Information supplied:
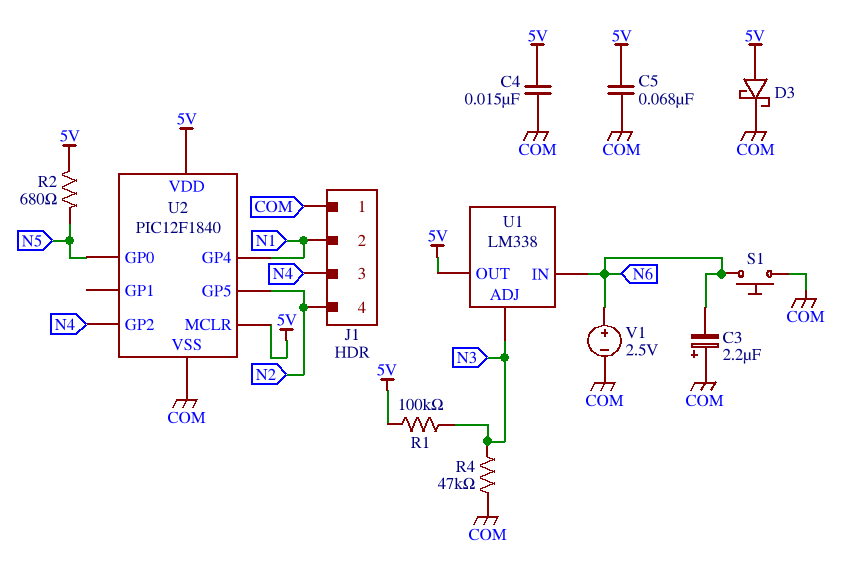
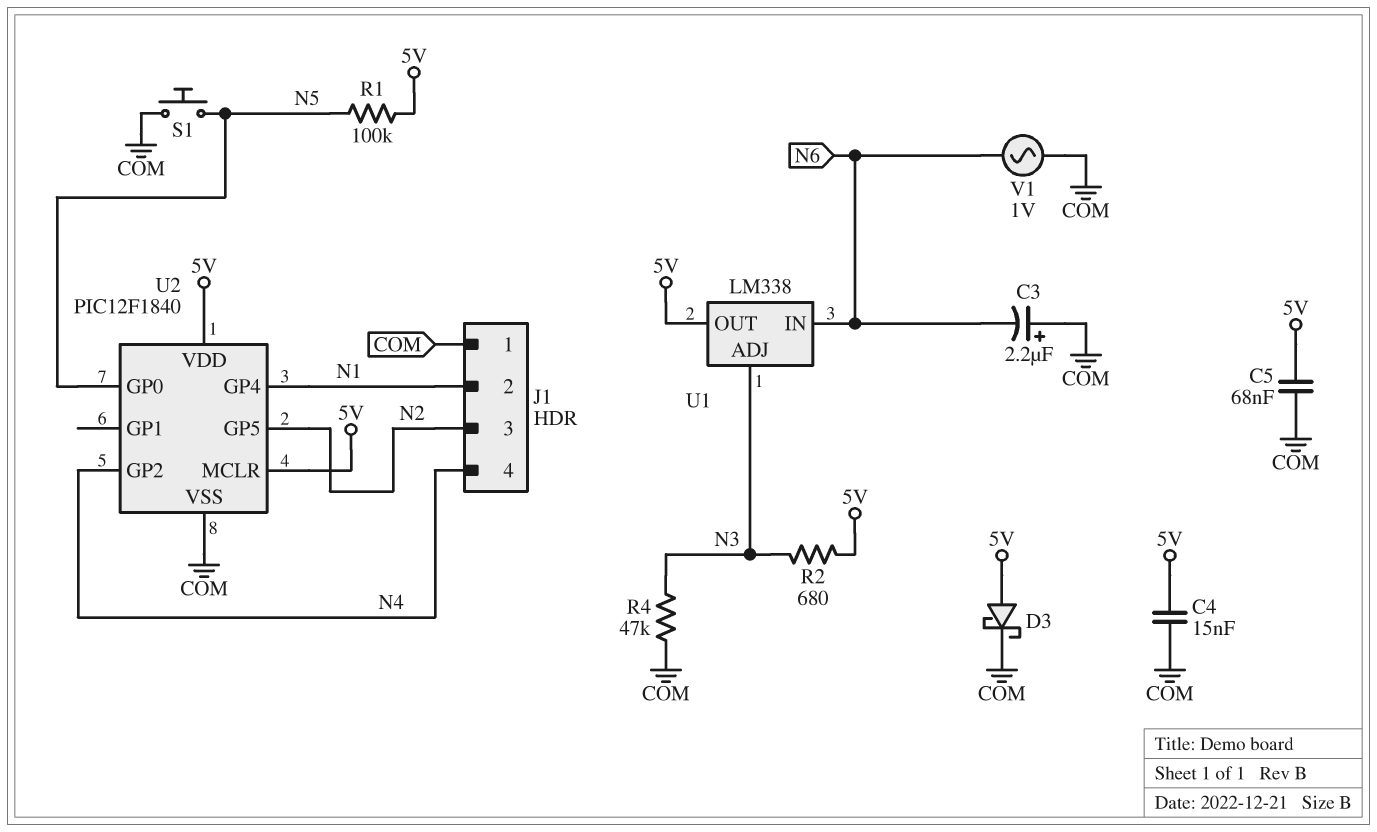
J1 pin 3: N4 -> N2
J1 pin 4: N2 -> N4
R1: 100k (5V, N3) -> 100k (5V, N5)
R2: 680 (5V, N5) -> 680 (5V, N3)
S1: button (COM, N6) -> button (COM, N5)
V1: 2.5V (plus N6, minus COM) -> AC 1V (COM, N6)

Exercise directions: Give every record again without changing a word. Exclude the pictures.

Solution to the problem:
J1 pin 3: N4 -> N2
J1 pin 4: N2 -> N4
R1: 100k (5V, N3) -> 100k (5V, N5)
R2: 680 (5V, N5) -> 680 (5V, N3)
S1: button (COM, N6) -> button (COM, N5)
V1: 2.5V (plus N6, minus COM) -> AC 1V (COM, N6)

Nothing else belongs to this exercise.